- Exercise -
Write out, word for word, only the lines from the one containing "C208: 15nF (N4, N8) -> none" through the final line of the data.

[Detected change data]

• • • •

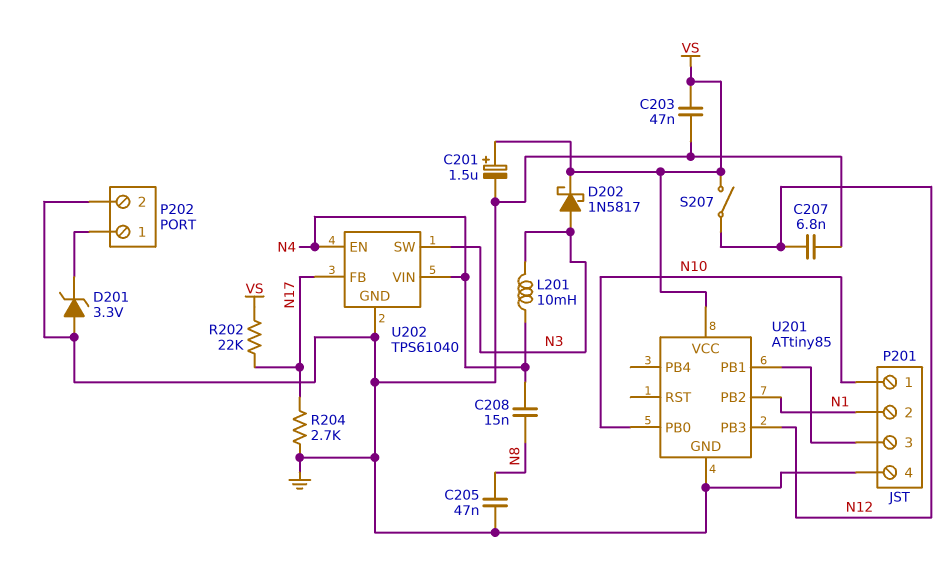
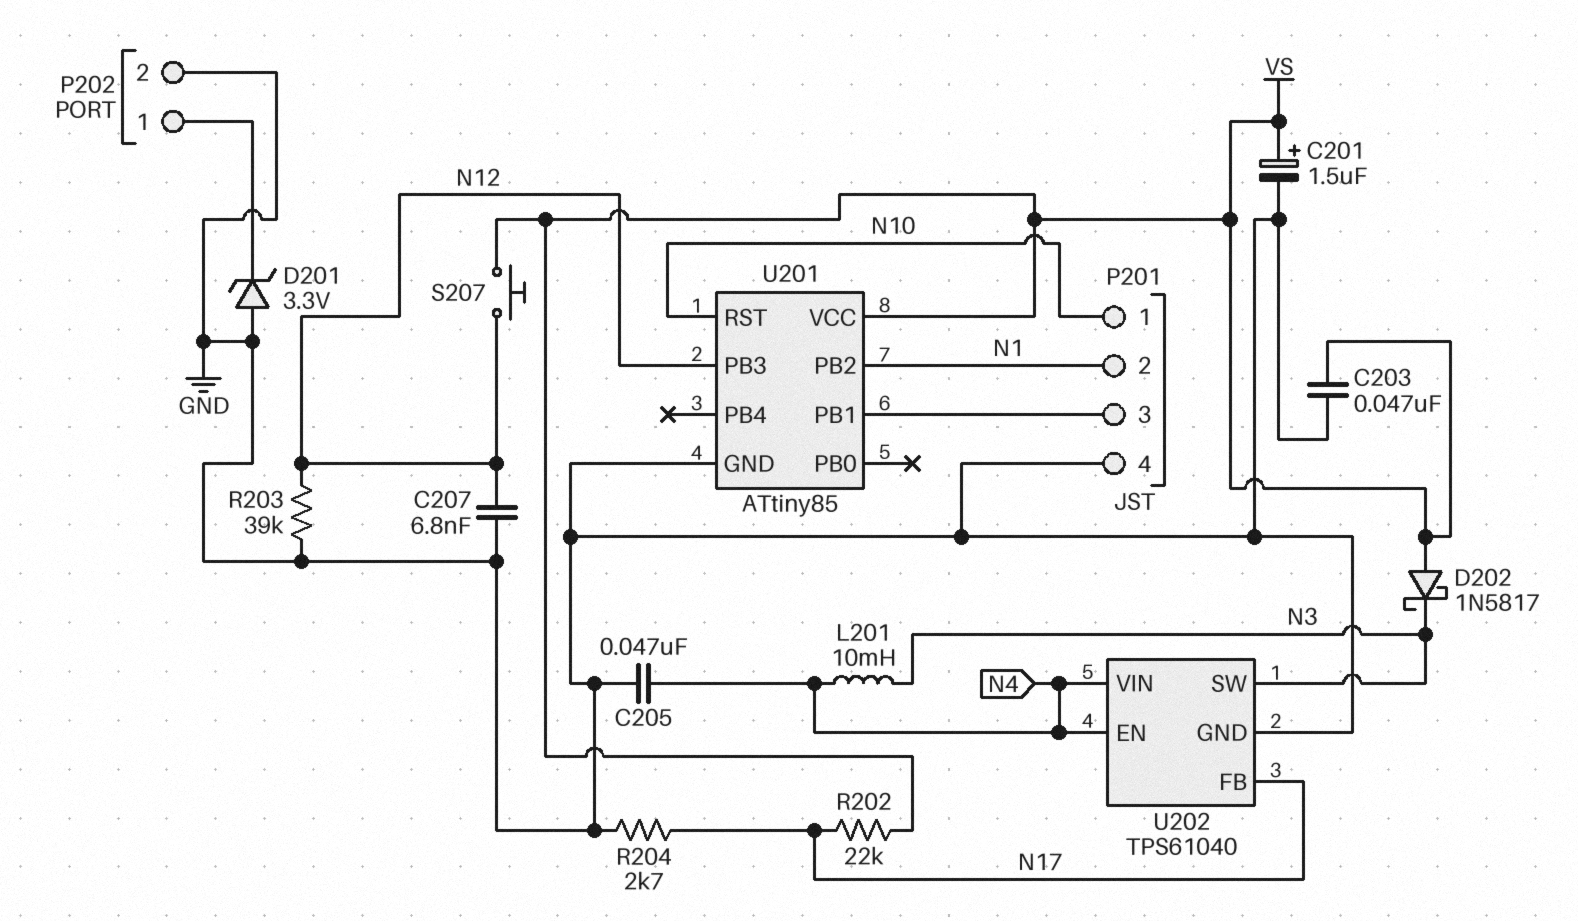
C205: 47nF (GND, N8) -> 47nF (GND, N4)
C208: 15nF (N4, N8) -> none
D202: schottky 1N5817 (A N3, K VS) -> schottky 1N5817 (A VS, K N3)
R203: none -> 39k (GND, N12)
S207: switch (N12, VS) -> button (N12, VS)
U201 pin PB0: N10 -> none
U201 pin RST: none -> N10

• • • •

- Finished exercise -
C208: 15nF (N4, N8) -> none
D202: schottky 1N5817 (A N3, K VS) -> schottky 1N5817 (A VS, K N3)
R203: none -> 39k (GND, N12)
S207: switch (N12, VS) -> button (N12, VS)
U201 pin PB0: N10 -> none
U201 pin RST: none -> N10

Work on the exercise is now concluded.